WORK REQUEST:
Go through the entries below and copy every line that holds the word "none".
==============================
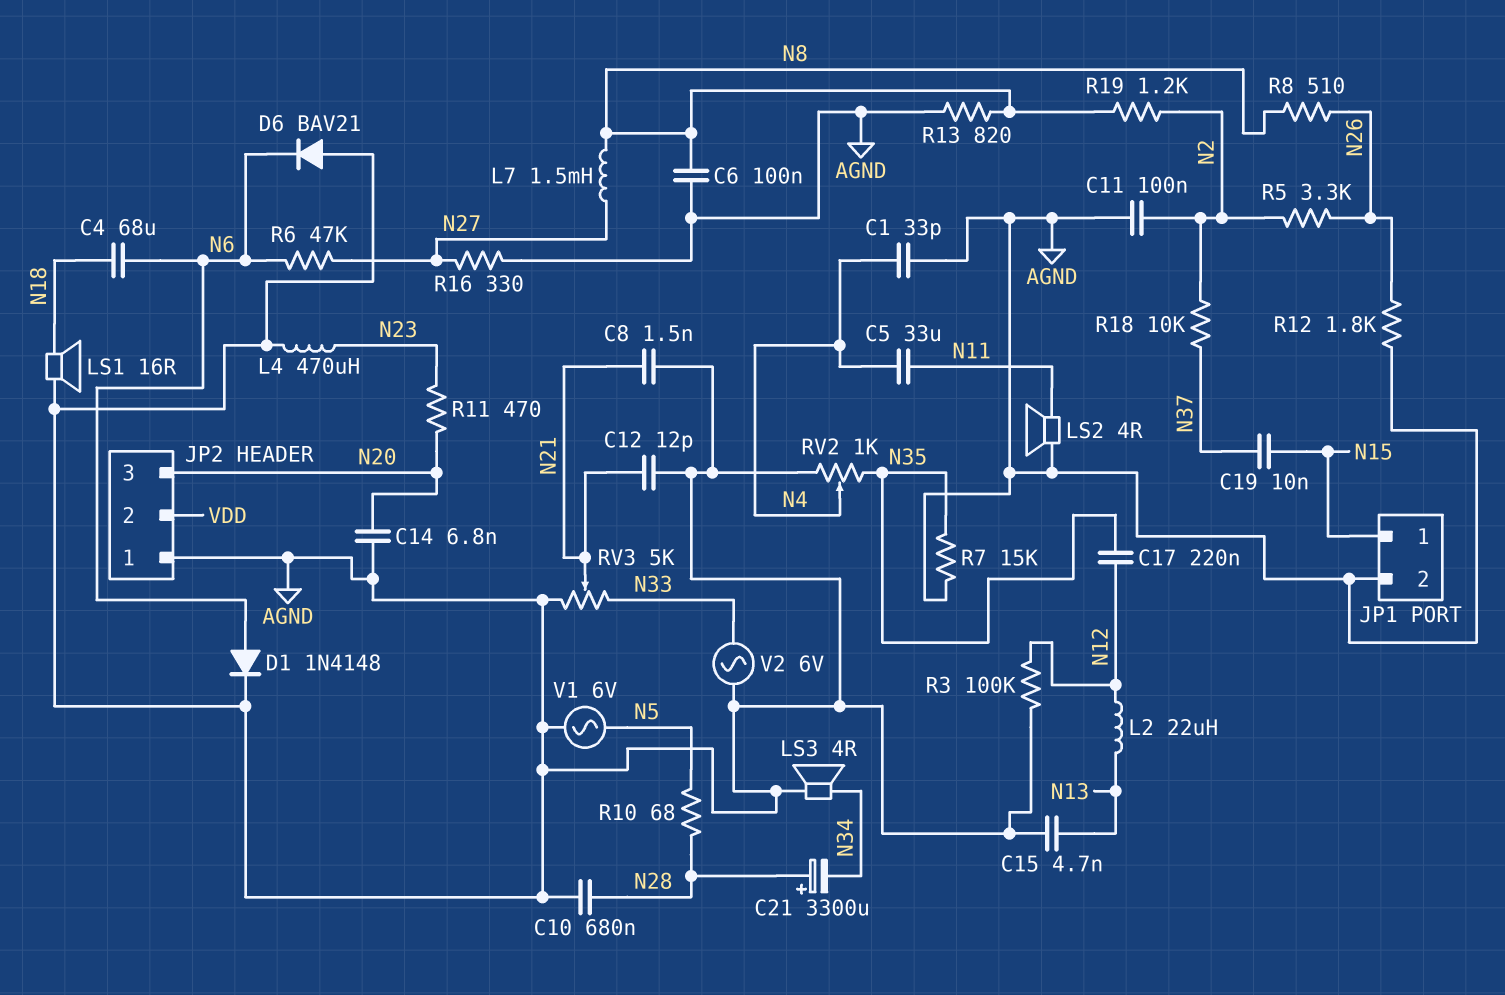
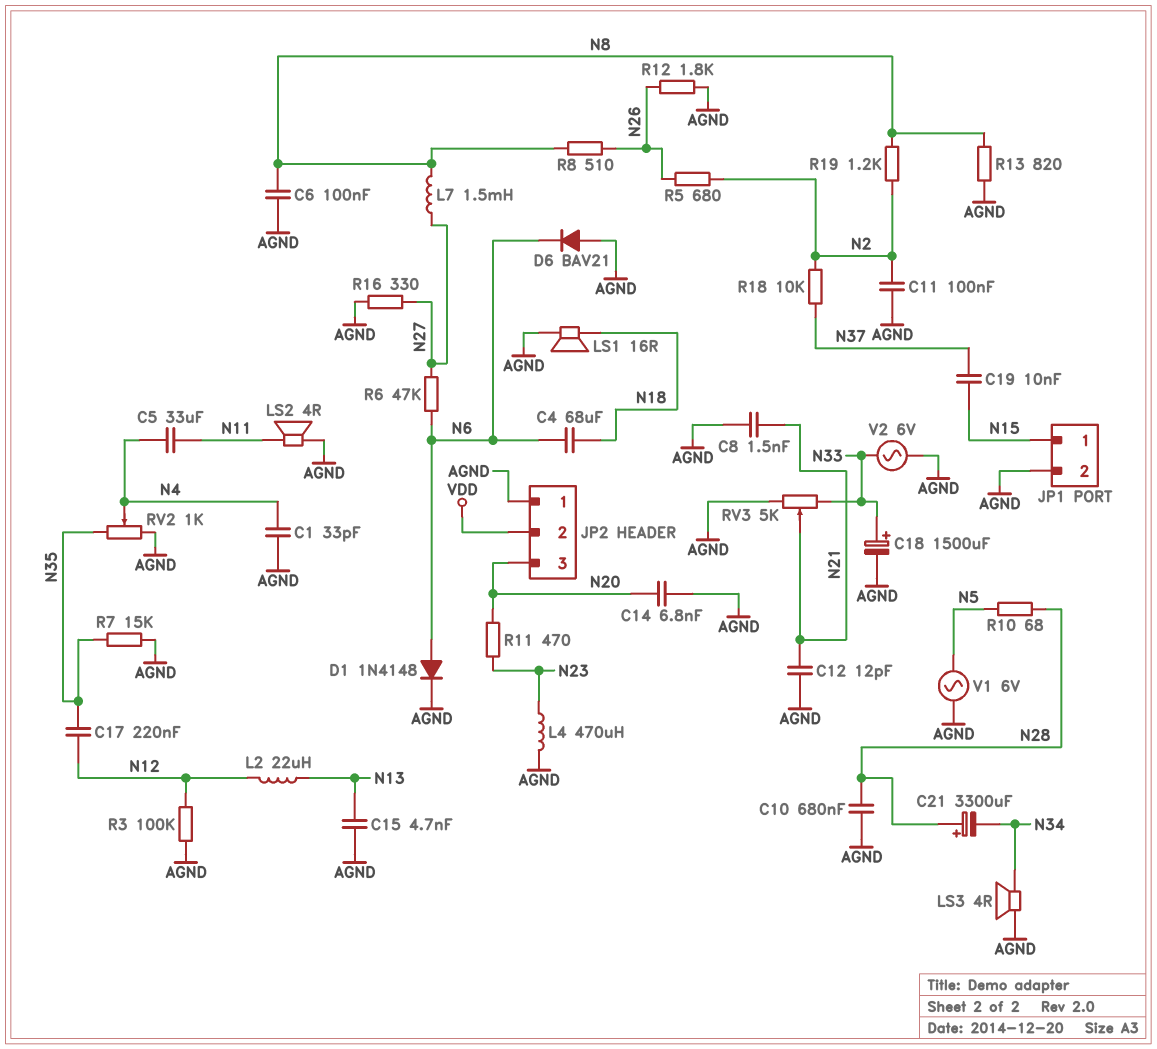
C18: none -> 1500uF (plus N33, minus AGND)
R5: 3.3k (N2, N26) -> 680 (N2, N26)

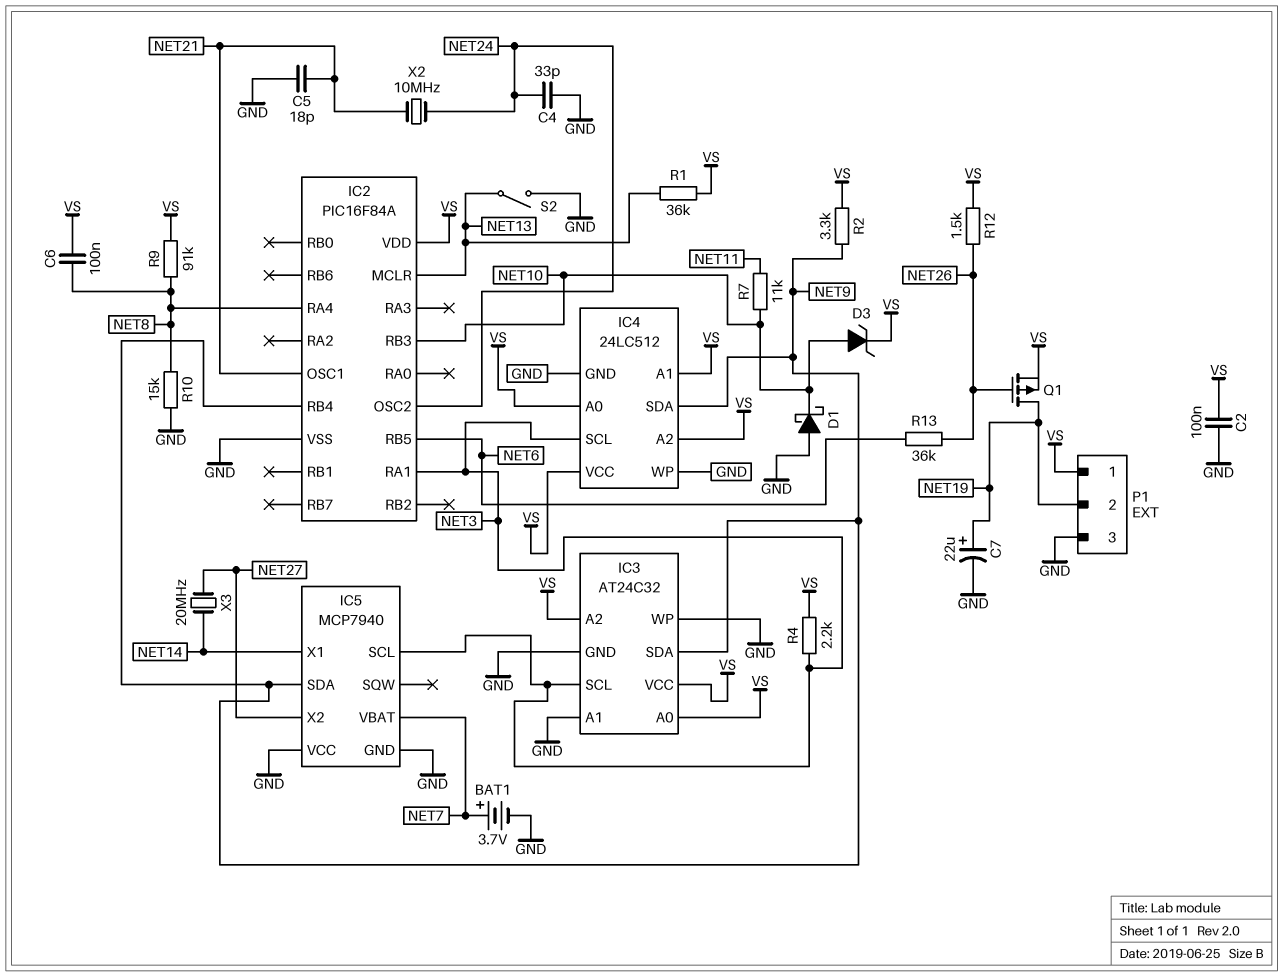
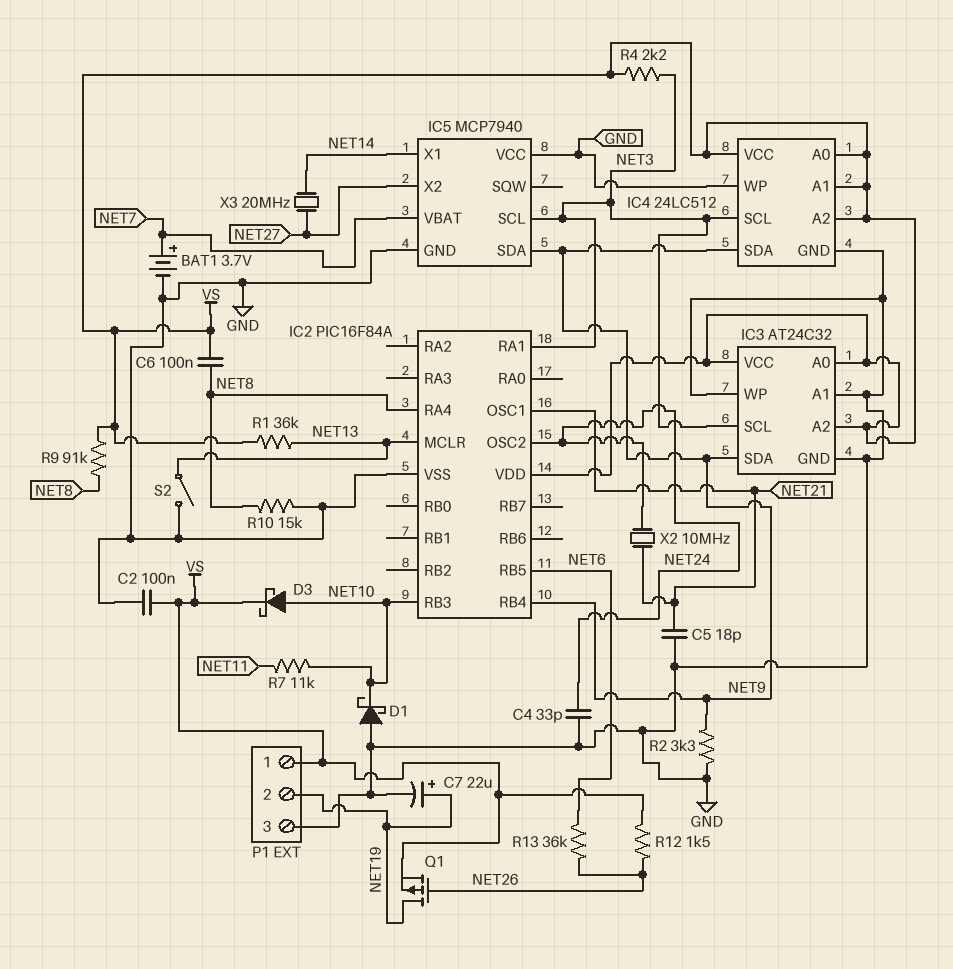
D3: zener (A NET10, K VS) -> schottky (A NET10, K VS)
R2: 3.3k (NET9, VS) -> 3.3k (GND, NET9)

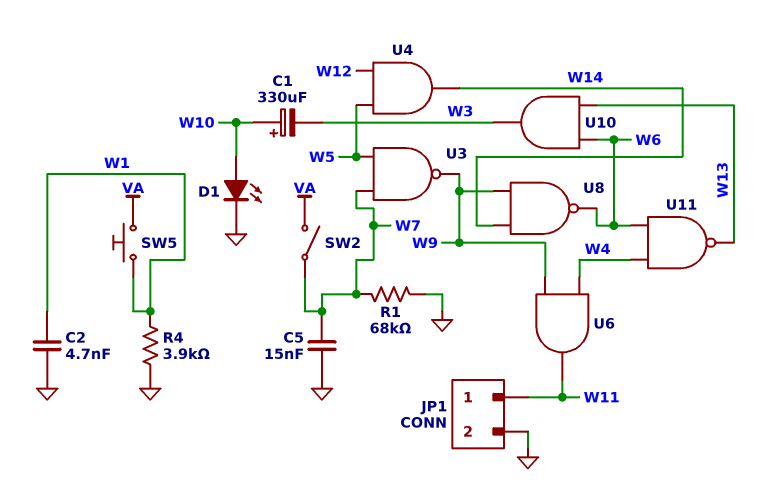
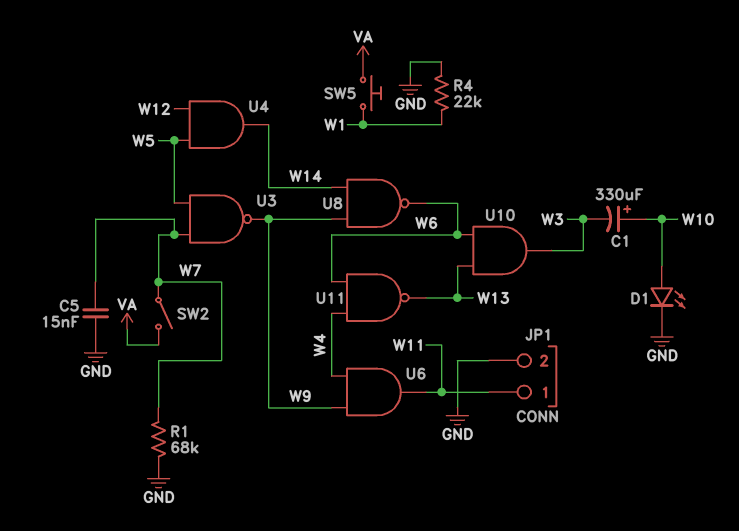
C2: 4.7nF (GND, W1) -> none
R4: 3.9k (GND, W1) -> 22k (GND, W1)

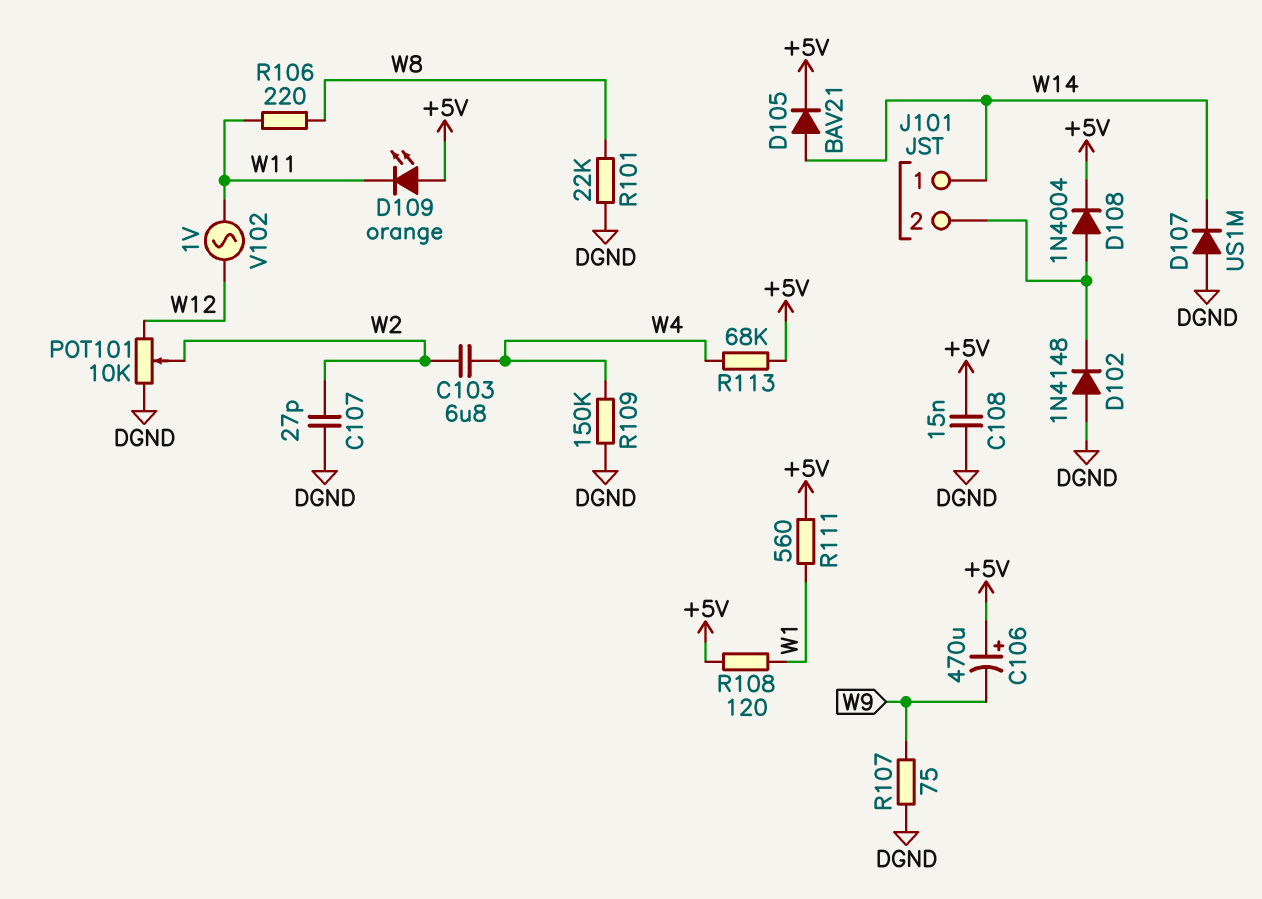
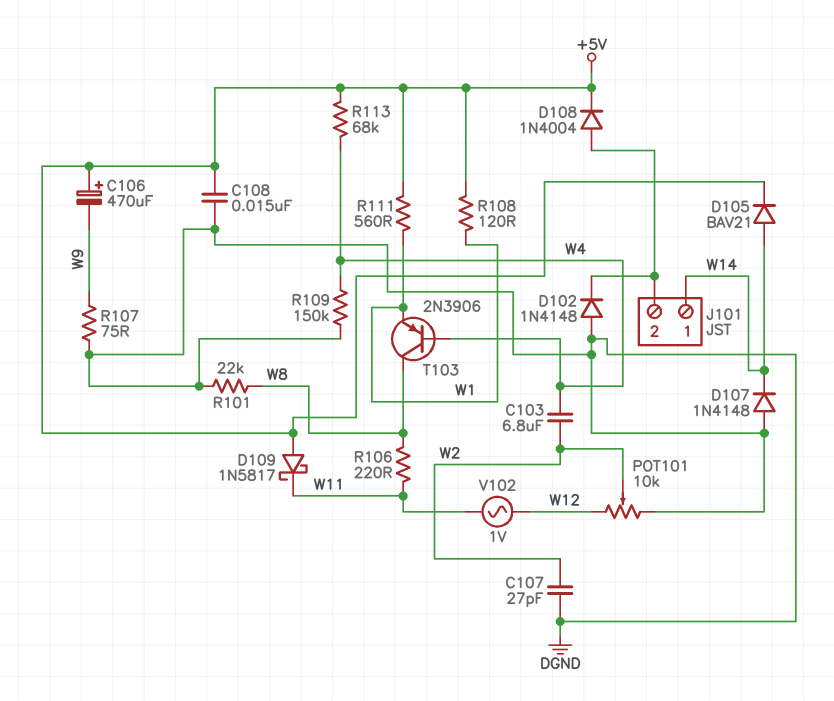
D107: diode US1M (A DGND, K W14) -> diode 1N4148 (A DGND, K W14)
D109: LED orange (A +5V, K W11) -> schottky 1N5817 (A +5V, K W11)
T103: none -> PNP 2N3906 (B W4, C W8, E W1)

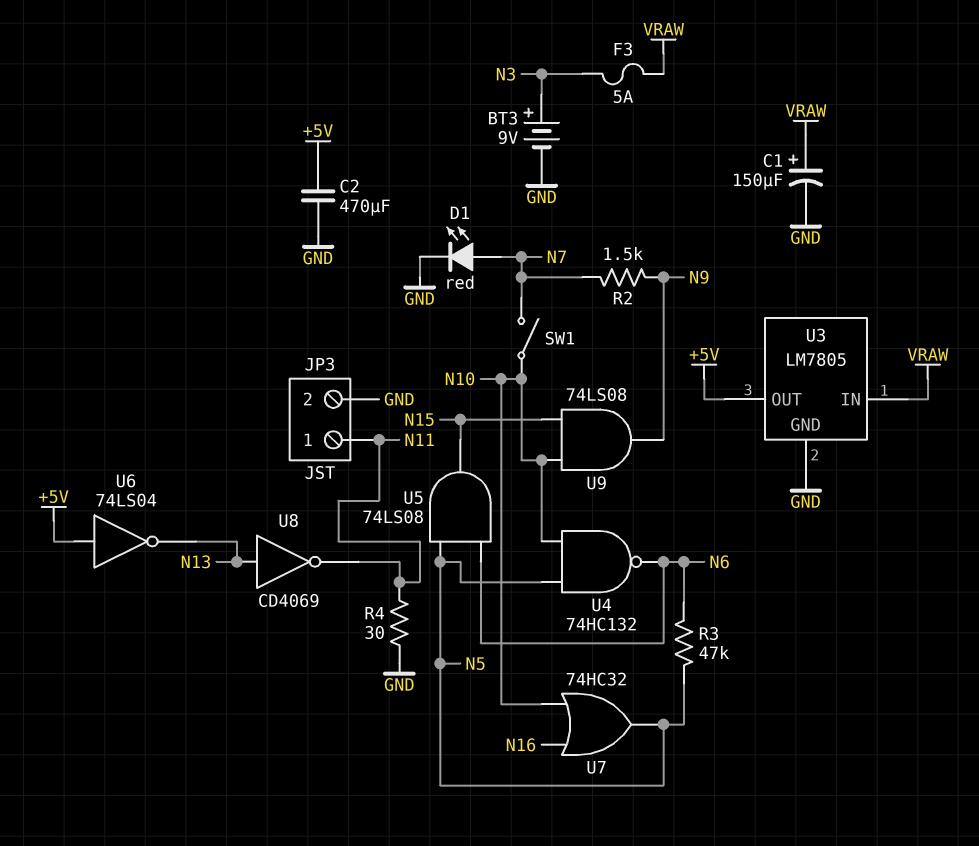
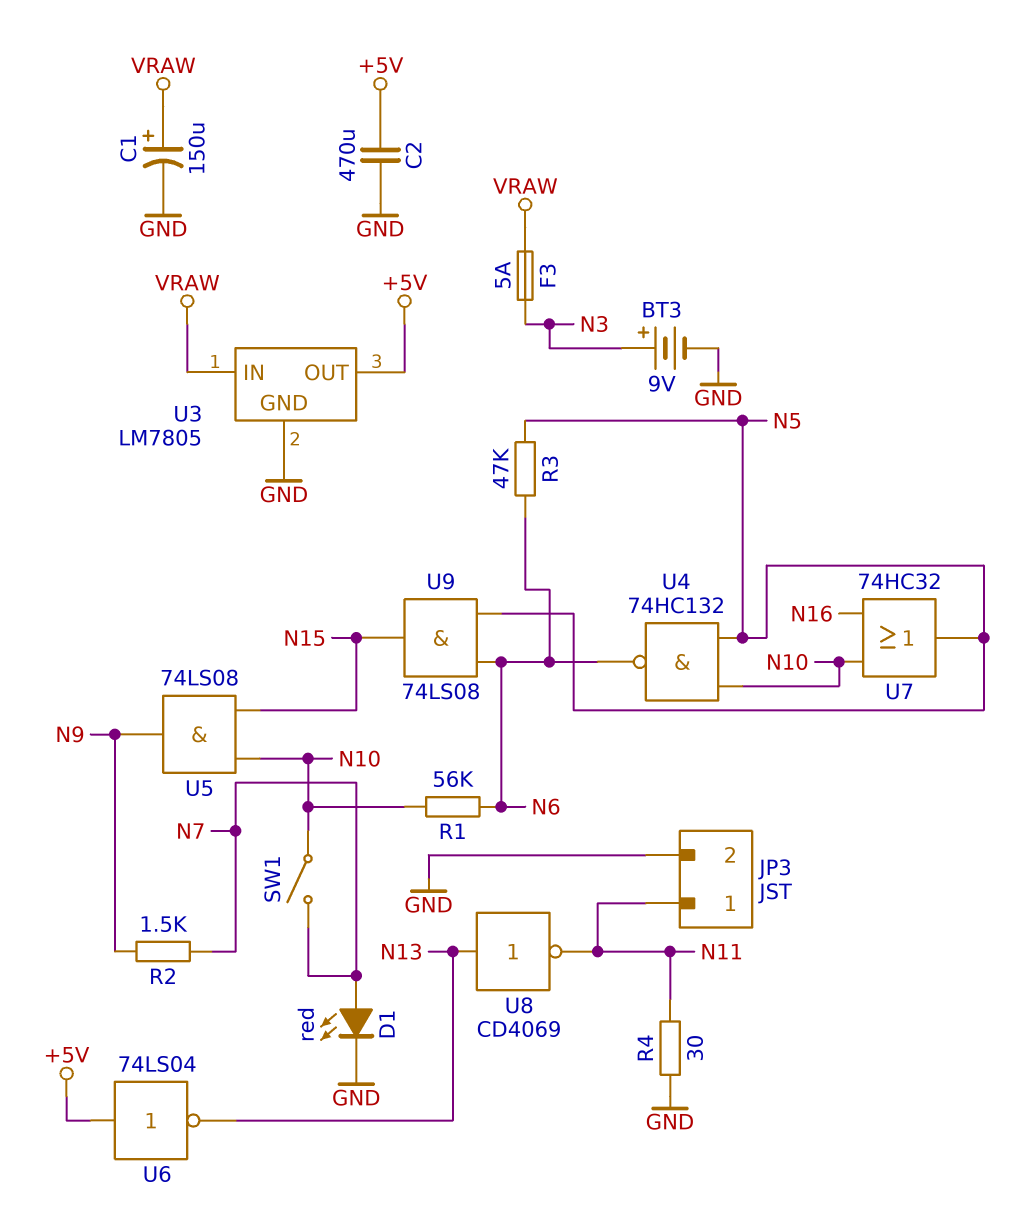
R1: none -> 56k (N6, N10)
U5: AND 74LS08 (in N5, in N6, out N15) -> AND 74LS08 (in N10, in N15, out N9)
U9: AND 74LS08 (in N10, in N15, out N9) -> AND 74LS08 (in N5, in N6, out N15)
==============================
SOLUTION FOR THIS EXERCISE:
C18: none -> 1500uF (plus N33, minus AGND)
C2: 4.7nF (GND, W1) -> none
T103: none -> PNP 2N3906 (B W4, C W8, E W1)
R1: none -> 56k (N6, N10)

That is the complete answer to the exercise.